■ Exercise aim
Give back exactly the stretch of data below from the line holding "U103: ATtiny24 -> ATtiny44" through the line holding "C102: 6.8nF (DGND, n4) -> 6.8nF (+3V3, DGND)", both ends included, and leave the remaining lines out.

Revision comparison data:

+ + + + +

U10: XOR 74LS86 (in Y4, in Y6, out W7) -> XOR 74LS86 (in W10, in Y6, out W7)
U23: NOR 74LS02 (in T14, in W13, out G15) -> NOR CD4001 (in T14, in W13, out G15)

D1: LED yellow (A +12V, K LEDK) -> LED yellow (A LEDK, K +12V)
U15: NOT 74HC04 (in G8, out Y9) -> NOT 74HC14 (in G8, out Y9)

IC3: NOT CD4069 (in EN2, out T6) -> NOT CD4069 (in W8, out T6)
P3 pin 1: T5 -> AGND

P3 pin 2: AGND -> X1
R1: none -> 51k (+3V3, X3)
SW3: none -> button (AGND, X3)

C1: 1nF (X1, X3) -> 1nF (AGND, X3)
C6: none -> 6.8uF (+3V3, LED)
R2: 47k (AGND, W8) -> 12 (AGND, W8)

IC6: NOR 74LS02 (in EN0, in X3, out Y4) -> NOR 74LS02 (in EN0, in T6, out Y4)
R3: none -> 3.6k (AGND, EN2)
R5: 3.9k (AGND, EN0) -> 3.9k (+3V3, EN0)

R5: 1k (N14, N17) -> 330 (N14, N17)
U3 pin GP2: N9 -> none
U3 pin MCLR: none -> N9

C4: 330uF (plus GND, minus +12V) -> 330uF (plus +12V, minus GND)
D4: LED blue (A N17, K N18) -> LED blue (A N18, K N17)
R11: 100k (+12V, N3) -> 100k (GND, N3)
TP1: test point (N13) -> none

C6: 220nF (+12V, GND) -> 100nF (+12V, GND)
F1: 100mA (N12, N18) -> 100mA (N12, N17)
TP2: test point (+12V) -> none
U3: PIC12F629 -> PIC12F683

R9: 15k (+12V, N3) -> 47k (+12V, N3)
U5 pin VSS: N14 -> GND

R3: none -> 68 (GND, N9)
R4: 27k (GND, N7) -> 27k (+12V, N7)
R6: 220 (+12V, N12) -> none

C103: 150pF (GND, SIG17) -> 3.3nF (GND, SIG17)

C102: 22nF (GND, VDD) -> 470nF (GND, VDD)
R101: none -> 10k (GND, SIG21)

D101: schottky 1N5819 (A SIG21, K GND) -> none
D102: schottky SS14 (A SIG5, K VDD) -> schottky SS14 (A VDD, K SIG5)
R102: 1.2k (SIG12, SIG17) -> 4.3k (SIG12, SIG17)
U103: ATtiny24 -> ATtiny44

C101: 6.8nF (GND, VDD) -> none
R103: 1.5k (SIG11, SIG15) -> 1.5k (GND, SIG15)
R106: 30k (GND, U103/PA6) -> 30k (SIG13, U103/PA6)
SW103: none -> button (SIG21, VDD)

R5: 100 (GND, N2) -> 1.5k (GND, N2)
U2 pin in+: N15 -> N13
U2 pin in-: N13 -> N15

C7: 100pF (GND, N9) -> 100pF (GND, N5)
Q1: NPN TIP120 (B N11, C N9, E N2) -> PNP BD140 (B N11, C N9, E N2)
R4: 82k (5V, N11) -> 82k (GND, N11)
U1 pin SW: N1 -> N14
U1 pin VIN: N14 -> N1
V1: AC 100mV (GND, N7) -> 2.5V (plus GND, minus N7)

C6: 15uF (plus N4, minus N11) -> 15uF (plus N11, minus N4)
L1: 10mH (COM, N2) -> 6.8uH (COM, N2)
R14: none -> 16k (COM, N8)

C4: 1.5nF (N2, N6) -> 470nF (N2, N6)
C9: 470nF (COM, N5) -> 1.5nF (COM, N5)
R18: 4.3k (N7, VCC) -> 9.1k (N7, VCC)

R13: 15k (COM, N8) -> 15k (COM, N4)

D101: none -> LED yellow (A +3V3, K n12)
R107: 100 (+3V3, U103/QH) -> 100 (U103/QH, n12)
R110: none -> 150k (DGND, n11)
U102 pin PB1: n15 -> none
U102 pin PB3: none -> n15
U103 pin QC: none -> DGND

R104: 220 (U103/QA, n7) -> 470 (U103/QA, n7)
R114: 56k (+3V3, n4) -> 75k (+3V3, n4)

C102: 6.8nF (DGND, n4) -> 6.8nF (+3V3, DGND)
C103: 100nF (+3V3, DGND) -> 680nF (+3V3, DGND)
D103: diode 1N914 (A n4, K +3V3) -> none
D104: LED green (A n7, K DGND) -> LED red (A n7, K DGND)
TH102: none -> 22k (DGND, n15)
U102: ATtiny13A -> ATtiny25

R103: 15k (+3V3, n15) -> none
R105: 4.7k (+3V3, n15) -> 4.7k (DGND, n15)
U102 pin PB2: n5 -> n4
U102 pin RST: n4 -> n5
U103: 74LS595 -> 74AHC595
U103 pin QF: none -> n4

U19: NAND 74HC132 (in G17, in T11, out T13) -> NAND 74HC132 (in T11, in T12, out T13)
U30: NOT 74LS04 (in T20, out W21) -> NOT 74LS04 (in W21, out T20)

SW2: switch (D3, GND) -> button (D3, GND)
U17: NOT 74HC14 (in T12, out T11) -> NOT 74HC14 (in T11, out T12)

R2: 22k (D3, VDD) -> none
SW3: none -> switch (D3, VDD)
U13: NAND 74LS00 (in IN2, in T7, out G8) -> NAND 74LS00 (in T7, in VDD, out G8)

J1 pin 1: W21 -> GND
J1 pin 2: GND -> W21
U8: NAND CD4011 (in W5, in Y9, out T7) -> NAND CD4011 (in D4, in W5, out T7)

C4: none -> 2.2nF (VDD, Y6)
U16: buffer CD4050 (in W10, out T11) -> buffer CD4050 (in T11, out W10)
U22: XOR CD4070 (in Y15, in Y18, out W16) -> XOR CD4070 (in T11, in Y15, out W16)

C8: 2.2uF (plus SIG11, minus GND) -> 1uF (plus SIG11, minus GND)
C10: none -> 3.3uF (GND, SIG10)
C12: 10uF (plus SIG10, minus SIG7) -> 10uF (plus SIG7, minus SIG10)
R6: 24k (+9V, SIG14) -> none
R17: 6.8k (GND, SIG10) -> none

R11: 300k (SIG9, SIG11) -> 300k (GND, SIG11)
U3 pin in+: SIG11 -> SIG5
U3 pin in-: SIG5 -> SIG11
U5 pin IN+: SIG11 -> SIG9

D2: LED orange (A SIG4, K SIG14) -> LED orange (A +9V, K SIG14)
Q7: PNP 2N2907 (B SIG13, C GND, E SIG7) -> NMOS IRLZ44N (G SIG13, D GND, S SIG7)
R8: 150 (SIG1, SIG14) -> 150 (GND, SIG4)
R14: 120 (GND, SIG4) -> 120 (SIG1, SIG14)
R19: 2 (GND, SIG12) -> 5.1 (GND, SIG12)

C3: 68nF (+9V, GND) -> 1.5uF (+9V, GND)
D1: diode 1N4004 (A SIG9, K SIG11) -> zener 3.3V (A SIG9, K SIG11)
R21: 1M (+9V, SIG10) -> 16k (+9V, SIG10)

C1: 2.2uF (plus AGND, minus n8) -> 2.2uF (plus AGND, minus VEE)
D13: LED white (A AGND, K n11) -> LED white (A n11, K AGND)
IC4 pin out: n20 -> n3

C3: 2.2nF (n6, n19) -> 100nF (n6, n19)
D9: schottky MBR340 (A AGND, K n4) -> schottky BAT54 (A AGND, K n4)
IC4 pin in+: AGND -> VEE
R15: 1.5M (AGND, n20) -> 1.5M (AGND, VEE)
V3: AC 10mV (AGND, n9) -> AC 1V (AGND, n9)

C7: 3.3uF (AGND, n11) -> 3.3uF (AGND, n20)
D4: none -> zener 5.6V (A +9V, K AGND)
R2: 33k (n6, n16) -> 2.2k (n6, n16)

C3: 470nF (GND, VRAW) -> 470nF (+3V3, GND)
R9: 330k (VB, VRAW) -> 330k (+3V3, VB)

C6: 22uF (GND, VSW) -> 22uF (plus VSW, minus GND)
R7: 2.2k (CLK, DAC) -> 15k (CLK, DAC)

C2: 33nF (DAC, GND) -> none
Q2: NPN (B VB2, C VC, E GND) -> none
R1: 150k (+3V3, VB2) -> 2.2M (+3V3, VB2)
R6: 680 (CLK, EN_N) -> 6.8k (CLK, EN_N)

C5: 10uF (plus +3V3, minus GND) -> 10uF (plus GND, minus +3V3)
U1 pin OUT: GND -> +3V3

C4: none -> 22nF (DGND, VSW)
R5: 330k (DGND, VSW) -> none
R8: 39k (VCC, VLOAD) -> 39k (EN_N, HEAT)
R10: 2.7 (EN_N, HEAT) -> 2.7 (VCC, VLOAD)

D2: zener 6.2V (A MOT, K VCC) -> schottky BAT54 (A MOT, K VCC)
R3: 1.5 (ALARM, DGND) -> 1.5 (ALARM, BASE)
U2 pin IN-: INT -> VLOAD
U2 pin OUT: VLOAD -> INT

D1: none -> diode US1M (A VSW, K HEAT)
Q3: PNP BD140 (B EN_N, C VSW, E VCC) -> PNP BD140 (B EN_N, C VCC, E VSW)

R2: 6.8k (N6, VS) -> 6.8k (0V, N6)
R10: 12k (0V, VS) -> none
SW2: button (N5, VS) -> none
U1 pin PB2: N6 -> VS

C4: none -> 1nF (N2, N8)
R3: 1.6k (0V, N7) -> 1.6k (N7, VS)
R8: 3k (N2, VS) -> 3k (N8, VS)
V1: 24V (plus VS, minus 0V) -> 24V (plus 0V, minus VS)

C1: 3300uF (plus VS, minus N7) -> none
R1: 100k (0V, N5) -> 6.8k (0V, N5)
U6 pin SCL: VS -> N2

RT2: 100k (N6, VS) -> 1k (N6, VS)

+ + + + +

■ Result for this exercise
U103: ATtiny24 -> ATtiny44

C101: 6.8nF (GND, VDD) -> none
R103: 1.5k (SIG11, SIG15) -> 1.5k (GND, SIG15)
R106: 30k (GND, U103/PA6) -> 30k (SIG13, U103/PA6)
SW103: none -> button (SIG21, VDD)

R5: 100 (GND, N2) -> 1.5k (GND, N2)
U2 pin in+: N15 -> N13
U2 pin in-: N13 -> N15

C7: 100pF (GND, N9) -> 100pF (GND, N5)
Q1: NPN TIP120 (B N11, C N9, E N2) -> PNP BD140 (B N11, C N9, E N2)
R4: 82k (5V, N11) -> 82k (GND, N11)
U1 pin SW: N1 -> N14
U1 pin VIN: N14 -> N1
V1: AC 100mV (GND, N7) -> 2.5V (plus GND, minus N7)

C6: 15uF (plus N4, minus N11) -> 15uF (plus N11, minus N4)
L1: 10mH (COM, N2) -> 6.8uH (COM, N2)
R14: none -> 16k (COM, N8)

C4: 1.5nF (N2, N6) -> 470nF (N2, N6)
C9: 470nF (COM, N5) -> 1.5nF (COM, N5)
R18: 4.3k (N7, VCC) -> 9.1k (N7, VCC)

R13: 15k (COM, N8) -> 15k (COM, N4)

D101: none -> LED yellow (A +3V3, K n12)
R107: 100 (+3V3, U103/QH) -> 100 (U103/QH, n12)
R110: none -> 150k (DGND, n11)
U102 pin PB1: n15 -> none
U102 pin PB3: none -> n15
U103 pin QC: none -> DGND

R104: 220 (U103/QA, n7) -> 470 (U103/QA, n7)
R114: 56k (+3V3, n4) -> 75k (+3V3, n4)

C102: 6.8nF (DGND, n4) -> 6.8nF (+3V3, DGND)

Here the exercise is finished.